• WHAT TO WORK ON: Your job with the data below is to output exactly the lines from the one holding "black box: none = 0 -> [197,190,320,327] = 1" down to the one holding "white vase: [364,92,487,158] = 1 -> none = 0", both included, and no others.

• EXERCISE DATA:

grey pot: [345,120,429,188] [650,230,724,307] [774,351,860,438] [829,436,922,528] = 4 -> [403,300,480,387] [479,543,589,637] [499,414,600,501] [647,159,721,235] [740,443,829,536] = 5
--
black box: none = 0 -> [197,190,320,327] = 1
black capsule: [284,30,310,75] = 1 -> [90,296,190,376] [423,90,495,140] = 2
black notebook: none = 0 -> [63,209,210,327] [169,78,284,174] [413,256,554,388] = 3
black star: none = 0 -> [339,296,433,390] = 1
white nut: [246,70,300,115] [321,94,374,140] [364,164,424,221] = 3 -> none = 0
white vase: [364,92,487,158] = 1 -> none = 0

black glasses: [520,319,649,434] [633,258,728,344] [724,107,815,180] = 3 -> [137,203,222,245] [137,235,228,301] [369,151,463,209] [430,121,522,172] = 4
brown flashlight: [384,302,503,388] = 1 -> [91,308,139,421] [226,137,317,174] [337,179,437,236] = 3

• SOLUTION TO THIS EXERCISE:
black box: none = 0 -> [197,190,320,327] = 1
black capsule: [284,30,310,75] = 1 -> [90,296,190,376] [423,90,495,140] = 2
black notebook: none = 0 -> [63,209,210,327] [169,78,284,174] [413,256,554,388] = 3
black star: none = 0 -> [339,296,433,390] = 1
white nut: [246,70,300,115] [321,94,374,140] [364,164,424,221] = 3 -> none = 0
white vase: [364,92,487,158] = 1 -> none = 0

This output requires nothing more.